* _WHAT YOU HAVE TO DO_
From the entries below, copy exactly the lines from the one that contains "(722, 312) = (609, 363): yellow" through the one that contains "(421, 344) = (264, 426): turquoise", both included, and only those.

# # #

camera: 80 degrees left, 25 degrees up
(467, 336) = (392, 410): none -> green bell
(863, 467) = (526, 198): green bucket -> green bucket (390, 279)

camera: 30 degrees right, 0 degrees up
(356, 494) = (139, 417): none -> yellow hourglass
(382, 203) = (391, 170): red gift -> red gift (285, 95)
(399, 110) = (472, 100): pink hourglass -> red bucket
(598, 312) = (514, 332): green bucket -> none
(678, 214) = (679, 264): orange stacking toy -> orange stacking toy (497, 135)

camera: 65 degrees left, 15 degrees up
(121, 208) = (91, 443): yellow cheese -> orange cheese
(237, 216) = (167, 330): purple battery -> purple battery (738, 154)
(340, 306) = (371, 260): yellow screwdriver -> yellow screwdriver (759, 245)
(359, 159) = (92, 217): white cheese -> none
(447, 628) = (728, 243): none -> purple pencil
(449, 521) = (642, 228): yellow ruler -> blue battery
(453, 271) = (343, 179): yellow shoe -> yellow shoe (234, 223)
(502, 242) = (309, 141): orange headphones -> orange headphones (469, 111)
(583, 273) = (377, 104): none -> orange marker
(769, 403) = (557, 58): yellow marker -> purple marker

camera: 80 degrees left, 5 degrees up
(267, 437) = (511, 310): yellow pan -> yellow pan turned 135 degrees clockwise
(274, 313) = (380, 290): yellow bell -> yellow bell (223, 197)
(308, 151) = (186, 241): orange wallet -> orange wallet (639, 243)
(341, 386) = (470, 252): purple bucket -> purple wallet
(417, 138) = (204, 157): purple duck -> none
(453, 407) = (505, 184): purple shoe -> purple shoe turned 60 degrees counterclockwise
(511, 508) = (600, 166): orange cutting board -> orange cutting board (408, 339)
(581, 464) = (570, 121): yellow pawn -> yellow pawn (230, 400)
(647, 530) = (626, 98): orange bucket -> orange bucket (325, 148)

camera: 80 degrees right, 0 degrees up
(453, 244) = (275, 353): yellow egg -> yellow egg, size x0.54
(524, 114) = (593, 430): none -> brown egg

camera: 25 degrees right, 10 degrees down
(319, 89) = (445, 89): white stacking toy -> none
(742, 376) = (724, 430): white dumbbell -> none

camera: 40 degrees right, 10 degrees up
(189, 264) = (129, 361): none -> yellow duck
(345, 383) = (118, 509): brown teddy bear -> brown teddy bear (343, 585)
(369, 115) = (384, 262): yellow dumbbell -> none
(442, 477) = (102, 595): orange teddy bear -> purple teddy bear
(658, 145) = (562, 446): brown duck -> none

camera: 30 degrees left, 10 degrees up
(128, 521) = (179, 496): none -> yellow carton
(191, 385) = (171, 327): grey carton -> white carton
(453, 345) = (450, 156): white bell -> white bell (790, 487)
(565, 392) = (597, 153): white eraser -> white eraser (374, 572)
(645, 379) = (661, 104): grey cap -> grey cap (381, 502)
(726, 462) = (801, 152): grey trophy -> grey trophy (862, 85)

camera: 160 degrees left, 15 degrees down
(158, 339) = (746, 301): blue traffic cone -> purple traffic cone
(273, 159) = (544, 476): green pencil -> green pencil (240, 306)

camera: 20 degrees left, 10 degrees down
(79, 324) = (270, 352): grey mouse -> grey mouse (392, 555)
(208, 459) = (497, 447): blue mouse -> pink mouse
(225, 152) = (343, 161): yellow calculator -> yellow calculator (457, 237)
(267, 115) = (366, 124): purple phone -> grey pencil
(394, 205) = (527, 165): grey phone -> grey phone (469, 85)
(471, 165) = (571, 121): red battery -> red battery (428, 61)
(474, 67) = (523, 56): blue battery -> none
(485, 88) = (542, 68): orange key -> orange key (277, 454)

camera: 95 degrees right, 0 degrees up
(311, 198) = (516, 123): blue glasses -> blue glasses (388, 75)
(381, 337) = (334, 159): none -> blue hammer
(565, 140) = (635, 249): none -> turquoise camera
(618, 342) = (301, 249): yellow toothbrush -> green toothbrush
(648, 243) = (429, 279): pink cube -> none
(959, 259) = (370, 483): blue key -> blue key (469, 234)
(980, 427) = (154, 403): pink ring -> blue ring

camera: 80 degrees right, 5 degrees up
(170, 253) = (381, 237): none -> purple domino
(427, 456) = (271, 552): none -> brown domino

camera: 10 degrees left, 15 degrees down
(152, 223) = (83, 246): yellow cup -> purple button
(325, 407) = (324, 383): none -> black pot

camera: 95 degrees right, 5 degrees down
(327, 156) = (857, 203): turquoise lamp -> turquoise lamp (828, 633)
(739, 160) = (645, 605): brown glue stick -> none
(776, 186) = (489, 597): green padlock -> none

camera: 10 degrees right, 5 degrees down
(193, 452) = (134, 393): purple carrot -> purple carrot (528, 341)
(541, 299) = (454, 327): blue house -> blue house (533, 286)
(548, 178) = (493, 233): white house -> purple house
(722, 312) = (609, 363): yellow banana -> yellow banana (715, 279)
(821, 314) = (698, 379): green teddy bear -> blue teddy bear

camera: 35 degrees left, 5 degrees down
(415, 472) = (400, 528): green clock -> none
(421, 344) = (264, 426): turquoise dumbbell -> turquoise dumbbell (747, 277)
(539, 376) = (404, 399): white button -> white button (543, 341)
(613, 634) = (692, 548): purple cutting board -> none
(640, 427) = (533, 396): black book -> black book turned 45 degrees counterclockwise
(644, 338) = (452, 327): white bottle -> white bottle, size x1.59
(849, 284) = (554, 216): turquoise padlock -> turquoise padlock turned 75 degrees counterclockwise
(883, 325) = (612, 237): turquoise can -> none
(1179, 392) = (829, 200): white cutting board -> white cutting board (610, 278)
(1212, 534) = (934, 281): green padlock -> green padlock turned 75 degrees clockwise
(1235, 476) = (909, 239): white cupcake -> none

# # #

* _REPLY TO THE TASK_
(722, 312) = (609, 363): yellow banana -> yellow banana (715, 279)
(821, 314) = (698, 379): green teddy bear -> blue teddy bear

camera: 35 degrees left, 5 degrees down
(415, 472) = (400, 528): green clock -> none
(421, 344) = (264, 426): turquoise dumbbell -> turquoise dumbbell (747, 277)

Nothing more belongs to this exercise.